§ Your objective
Restate exactly, and only, the lines spanning from the one with "move: Ring [schwarz] [746 197] to [405 369]" to the end of the records below.

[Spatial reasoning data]
Content starts
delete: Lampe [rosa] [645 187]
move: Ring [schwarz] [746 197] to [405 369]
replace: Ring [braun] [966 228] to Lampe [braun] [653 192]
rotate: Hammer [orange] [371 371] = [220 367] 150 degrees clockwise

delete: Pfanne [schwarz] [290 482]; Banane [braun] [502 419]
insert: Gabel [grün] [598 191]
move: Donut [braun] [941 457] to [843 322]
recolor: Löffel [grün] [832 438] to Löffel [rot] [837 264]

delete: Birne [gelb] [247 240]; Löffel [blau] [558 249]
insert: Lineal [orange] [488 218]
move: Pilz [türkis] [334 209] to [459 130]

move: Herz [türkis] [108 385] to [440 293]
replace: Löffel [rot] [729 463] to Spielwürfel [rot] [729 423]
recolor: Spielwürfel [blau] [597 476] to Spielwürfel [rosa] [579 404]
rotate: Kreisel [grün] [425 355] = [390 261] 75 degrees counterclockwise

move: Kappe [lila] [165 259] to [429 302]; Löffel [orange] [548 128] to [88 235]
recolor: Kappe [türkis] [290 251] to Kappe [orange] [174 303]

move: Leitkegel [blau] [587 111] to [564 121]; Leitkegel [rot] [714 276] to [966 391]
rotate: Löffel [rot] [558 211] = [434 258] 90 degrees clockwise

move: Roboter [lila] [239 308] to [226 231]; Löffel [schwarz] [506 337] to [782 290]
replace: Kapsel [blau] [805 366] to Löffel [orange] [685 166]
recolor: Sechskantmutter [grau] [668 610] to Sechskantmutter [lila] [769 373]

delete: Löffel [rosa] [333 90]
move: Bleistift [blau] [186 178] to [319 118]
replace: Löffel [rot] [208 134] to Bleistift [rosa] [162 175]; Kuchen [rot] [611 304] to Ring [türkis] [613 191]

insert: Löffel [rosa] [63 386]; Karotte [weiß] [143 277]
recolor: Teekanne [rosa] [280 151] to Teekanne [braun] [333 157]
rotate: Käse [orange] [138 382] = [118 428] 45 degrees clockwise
Content ends
§ Exercise solution
move: Ring [schwarz] [746 197] to [405 369]
replace: Ring [braun] [966 228] to Lampe [braun] [653 192]
rotate: Hammer [orange] [371 371] = [220 367] 150 degrees clockwise

delete: Pfanne [schwarz] [290 482]; Banane [braun] [502 419]
insert: Gabel [grün] [598 191]
move: Donut [braun] [941 457] to [843 322]
recolor: Löffel [grün] [832 438] to Löffel [rot] [837 264]

delete: Birne [gelb] [247 240]; Löffel [blau] [558 249]
insert: Lineal [orange] [488 218]
move: Pilz [türkis] [334 209] to [459 130]

move: Herz [türkis] [108 385] to [440 293]
replace: Löffel [rot] [729 463] to Spielwürfel [rot] [729 423]
recolor: Spielwürfel [blau] [597 476] to Spielwürfel [rosa] [579 404]
rotate: Kreisel [grün] [425 355] = [390 261] 75 degrees counterclockwise

move: Kappe [lila] [165 259] to [429 302]; Löffel [orange] [548 128] to [88 235]
recolor: Kappe [türkis] [290 251] to Kappe [orange] [174 303]

move: Leitkegel [blau] [587 111] to [564 121]; Leitkegel [rot] [714 276] to [966 391]
rotate: Löffel [rot] [558 211] = [434 258] 90 degrees clockwise

move: Roboter [lila] [239 308] to [226 231]; Löffel [schwarz] [506 337] to [782 290]
replace: Kapsel [blau] [805 366] to Löffel [orange] [685 166]
recolor: Sechskantmutter [grau] [668 610] to Sechskantmutter [lila] [769 373]

delete: Löffel [rosa] [333 90]
move: Bleistift [blau] [186 178] to [319 118]
replace: Löffel [rot] [208 134] to Bleistift [rosa] [162 175]; Kuchen [rot] [611 304] to Ring [türkis] [613 191]

insert: Löffel [rosa] [63 386]; Karotte [weiß] [143 277]
recolor: Teekanne [rosa] [280 151] to Teekanne [braun] [333 157]
rotate: Käse [orange] [138 382] = [118 428] 45 degrees clockwise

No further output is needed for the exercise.